## What you need to do
Your answer must be the listing repeated word for word, without its pictures.

## The data
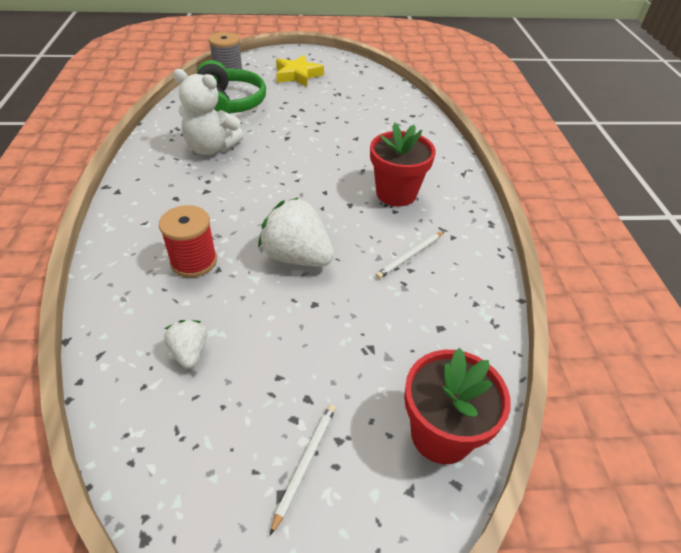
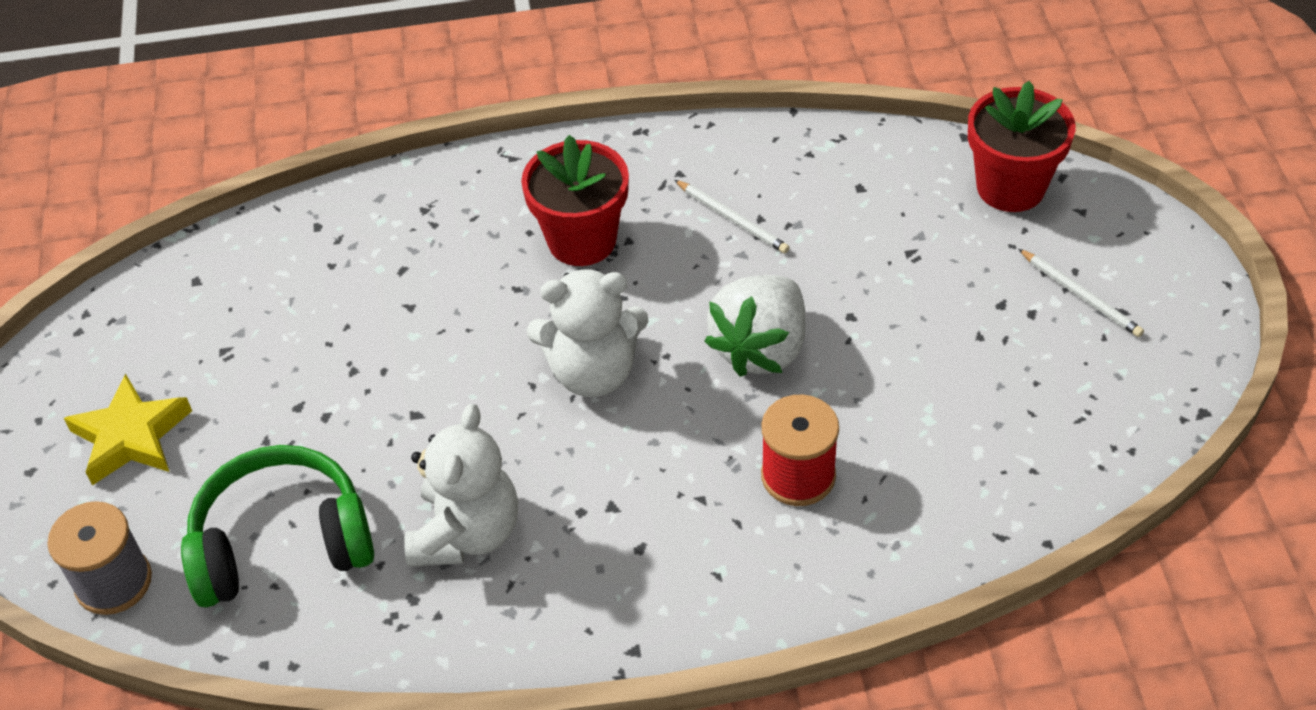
camera: 90 degrees left, 5 degrees up
(189, 353) = (970, 435): white strawberry -> none
(297, 191) = (593, 372): none -> white teddy bear
(305, 463) = (1081, 295): white pencil -> white pencil turned 150 degrees counterclockwise

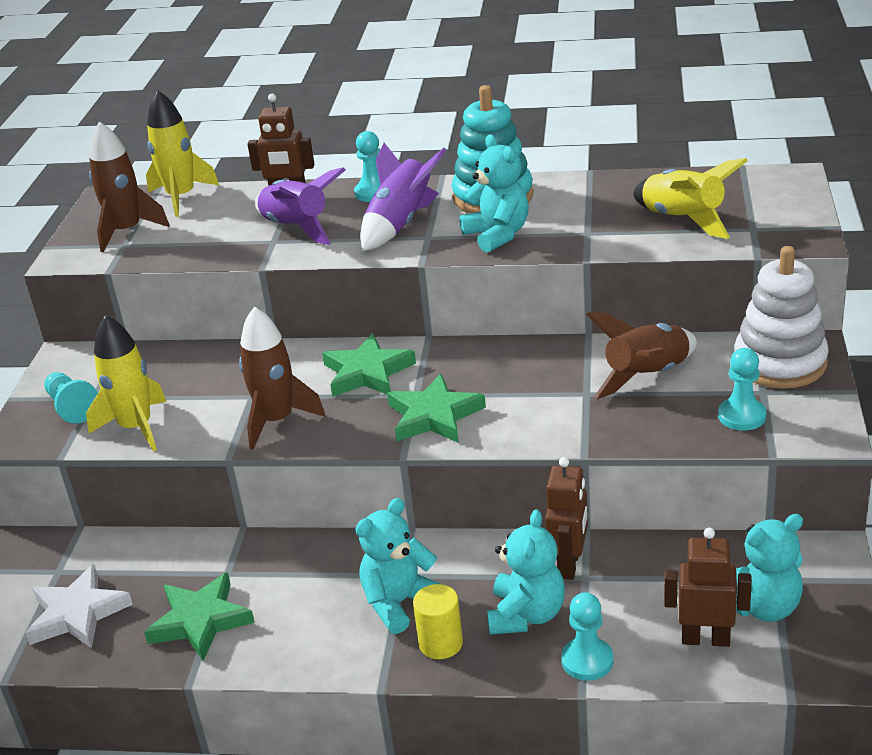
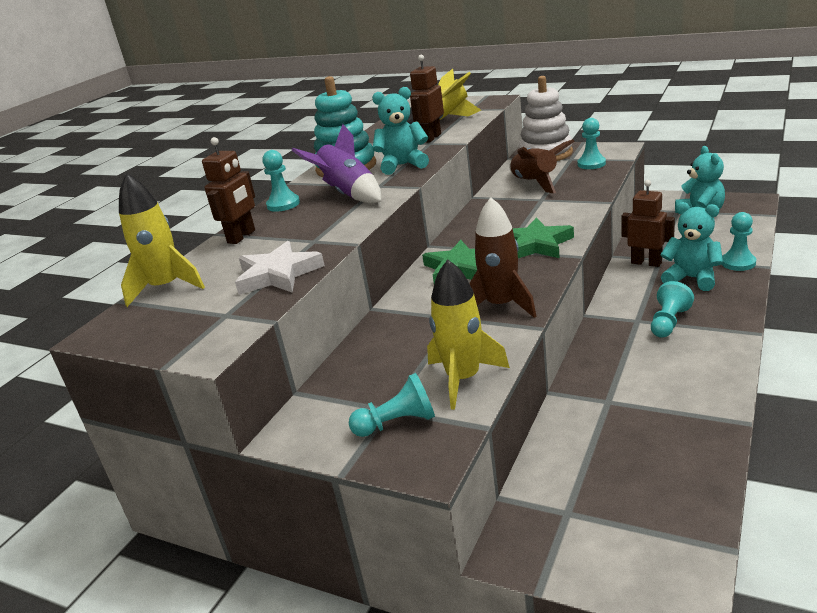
camera: 70 degrees left, 5 degrees down
(78, 614) = (639, 495): white star -> white star (278, 274)
(127, 231) = (198, 314): brown rocket -> none
(200, 621) = (667, 416): green star -> none
(296, 228) = (303, 231): purple rocket -> none
(399, 603) = (668, 322): turquoise teddy bear -> turquoise pawn
(440, 643) = (714, 309): yellow cylinder -> none
(705, 639) = (723, 230): brown robot -> brown robot (431, 138)

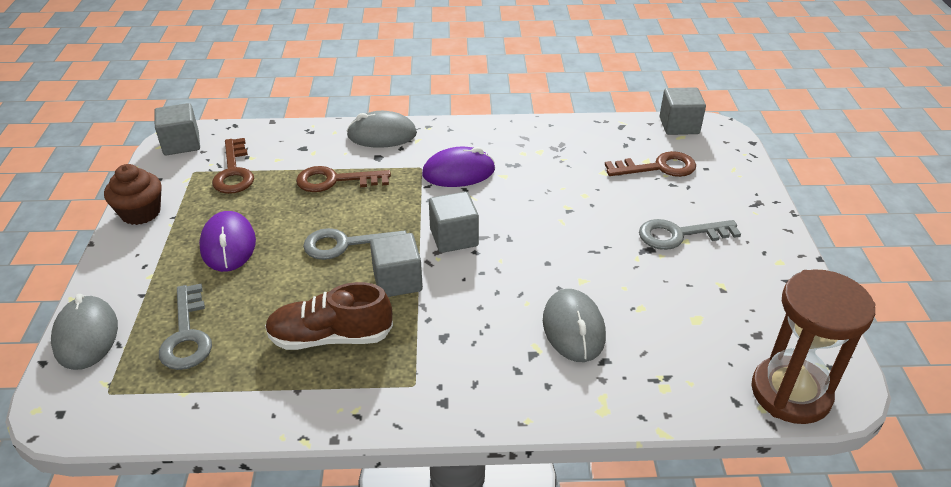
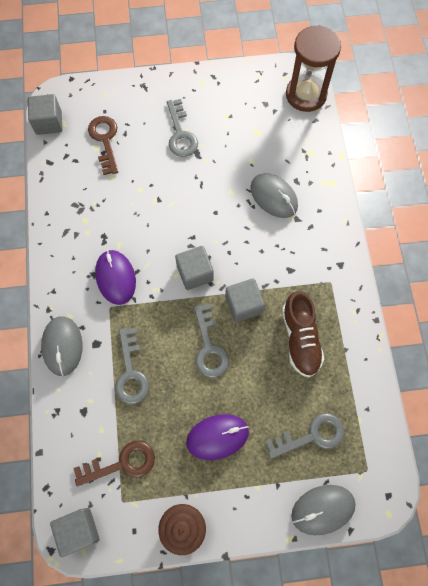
camera: 95 degrees left, 30 degrees up
(335, 180) = (131, 372): brown key -> grey key
(573, 329) = (273, 197): grey mouse -> grey mouse turned 60 degrees clockwise

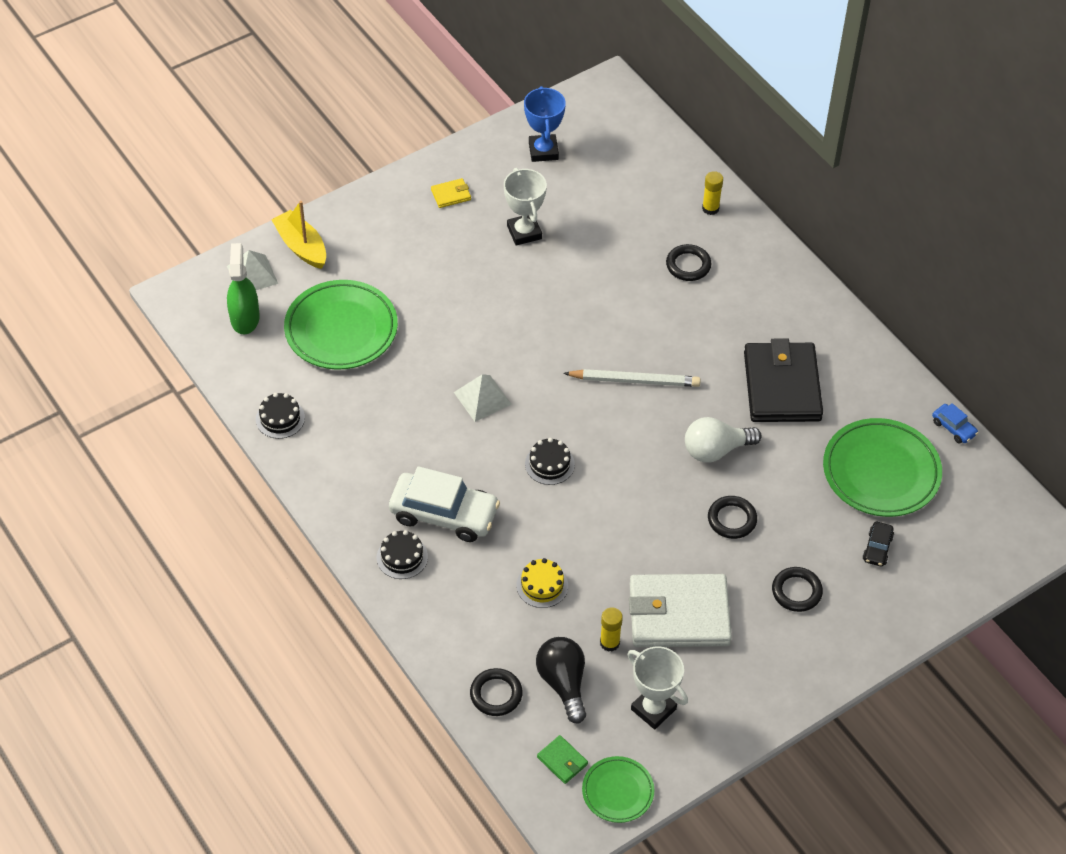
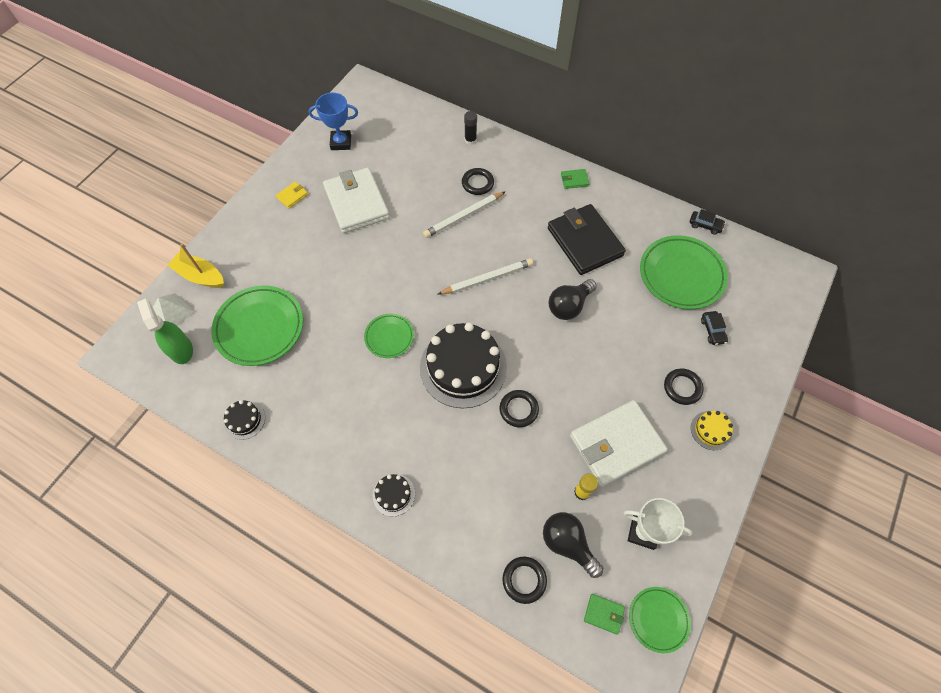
camera: 25 degrees left, 10 degrees up
(444, 514) = (407, 443): white car -> none
(482, 398) = (389, 337): white pyramid -> green plate
(524, 232) = (356, 203): white trophy -> white wallet
(542, 585) = (509, 468): yellow cake -> yellow cake (711, 430)
(543, 151) = (341, 142): blue trophy -> blue trophy turned 60 degrees counterclockwise
(549, 464) = (463, 367): black cake -> black cake, size x2.24
(647, 298) = (463, 216): none -> white pencil
(710, 208) = (470, 140): yellow glue stick -> black glue stick
(716, 450) = (569, 306): white light bulb -> black light bulb
(732, 519) = (609, 353): black ring -> black ring (518, 409)
(816, 308) = (574, 180): none -> green wallet
(953, 428) = (705, 225): blue car -> black car

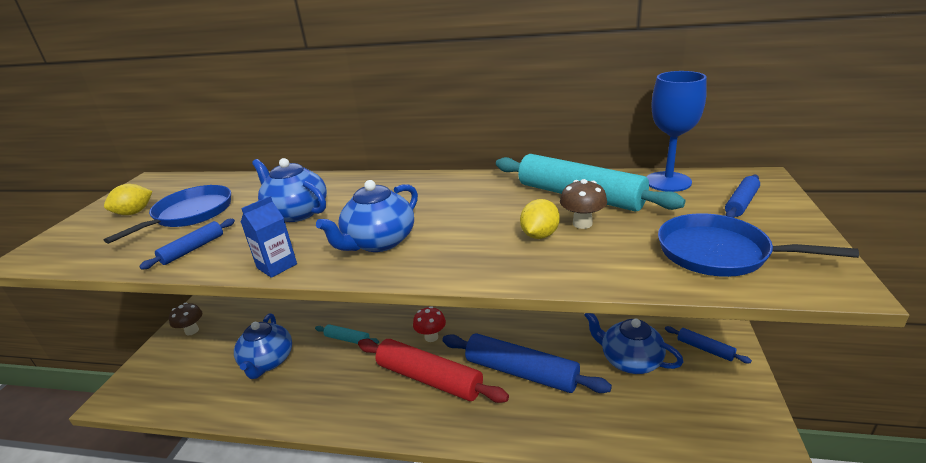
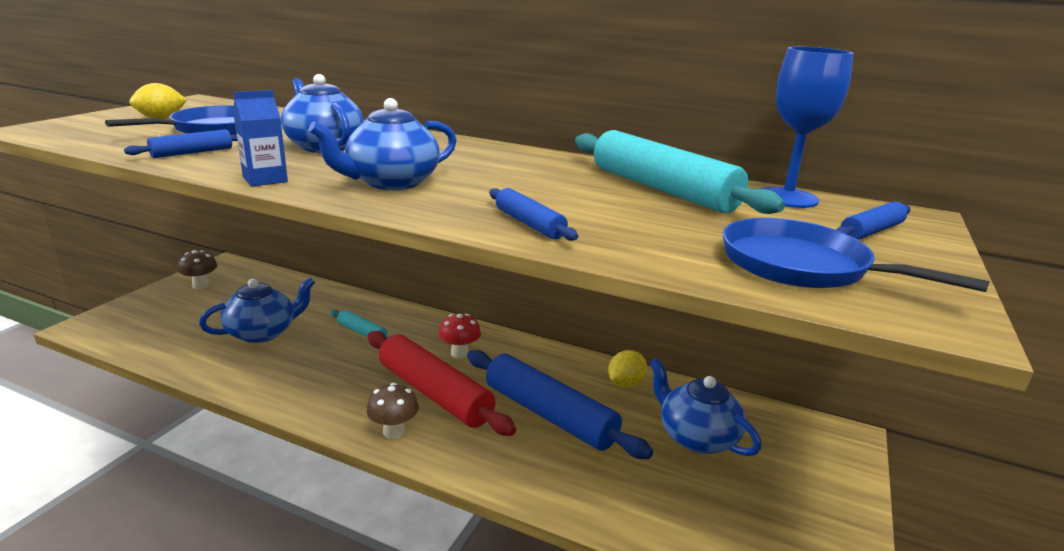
camera: 10 degrees right, 5 degrees down
(267, 362) = (263, 333): blue teapot -> blue teapot turned 135 degrees counterclockwise
(539, 235) = (583, 210): yellow lemon -> yellow lemon (625, 384)
(582, 223) = (644, 211): brown mushroom -> brown mushroom (394, 431)
(705, 349) = (806, 450): blue rolling pin -> blue rolling pin (529, 224)

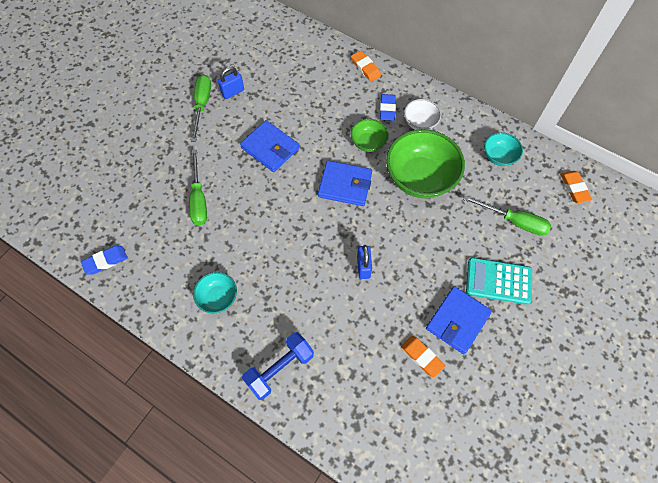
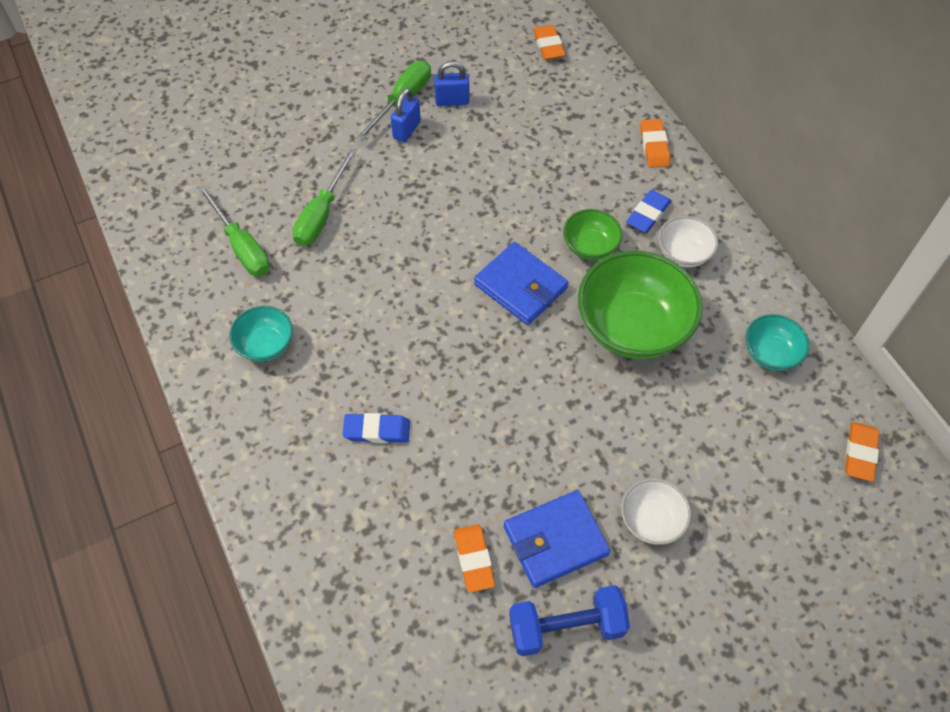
camera: 30 degrees right, 5 degrees down
(105, 261) = (165, 234): blue eraser -> blue eraser (377, 430)
(268, 33) = (548, 45): none -> orange eraser
(270, 148) = (453, 193): blue wallet -> none
(280, 369) = (282, 471): blue dumbbell -> blue dumbbell (566, 627)
(363, 267) = (474, 403): blue padlock -> blue padlock (406, 130)
(498, 281) = (651, 520): turquoise calculator -> white bowl
(514, 221) = (731, 452): green screwdriver -> green screwdriver (242, 246)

## Solution for this problem
camera: 90 degrees left, 5 degrees up
(189, 353) = (970, 435): white strawberry -> none
(297, 191) = (593, 372): none -> white teddy bear
(305, 463) = (1081, 295): white pencil -> white pencil turned 150 degrees counterclockwise

camera: 70 degrees left, 5 degrees down
(78, 614) = (639, 495): white star -> white star (278, 274)
(127, 231) = (198, 314): brown rocket -> none
(200, 621) = (667, 416): green star -> none
(296, 228) = (303, 231): purple rocket -> none
(399, 603) = (668, 322): turquoise teddy bear -> turquoise pawn
(440, 643) = (714, 309): yellow cylinder -> none
(705, 639) = (723, 230): brown robot -> brown robot (431, 138)

camera: 95 degrees left, 30 degrees up
(335, 180) = (131, 372): brown key -> grey key
(573, 329) = (273, 197): grey mouse -> grey mouse turned 60 degrees clockwise

camera: 25 degrees left, 10 degrees up
(444, 514) = (407, 443): white car -> none
(482, 398) = (389, 337): white pyramid -> green plate
(524, 232) = (356, 203): white trophy -> white wallet
(542, 585) = (509, 468): yellow cake -> yellow cake (711, 430)
(543, 151) = (341, 142): blue trophy -> blue trophy turned 60 degrees counterclockwise
(549, 464) = (463, 367): black cake -> black cake, size x2.24
(647, 298) = (463, 216): none -> white pencil
(710, 208) = (470, 140): yellow glue stick -> black glue stick
(716, 450) = (569, 306): white light bulb -> black light bulb
(732, 519) = (609, 353): black ring -> black ring (518, 409)
(816, 308) = (574, 180): none -> green wallet
(953, 428) = (705, 225): blue car -> black car

camera: 10 degrees right, 5 degrees down
(267, 362) = (263, 333): blue teapot -> blue teapot turned 135 degrees counterclockwise
(539, 235) = (583, 210): yellow lemon -> yellow lemon (625, 384)
(582, 223) = (644, 211): brown mushroom -> brown mushroom (394, 431)
(705, 349) = (806, 450): blue rolling pin -> blue rolling pin (529, 224)

camera: 30 degrees right, 5 degrees down
(105, 261) = (165, 234): blue eraser -> blue eraser (377, 430)
(268, 33) = (548, 45): none -> orange eraser
(270, 148) = (453, 193): blue wallet -> none
(280, 369) = (282, 471): blue dumbbell -> blue dumbbell (566, 627)
(363, 267) = (474, 403): blue padlock -> blue padlock (406, 130)
(498, 281) = (651, 520): turquoise calculator -> white bowl
(514, 221) = (731, 452): green screwdriver -> green screwdriver (242, 246)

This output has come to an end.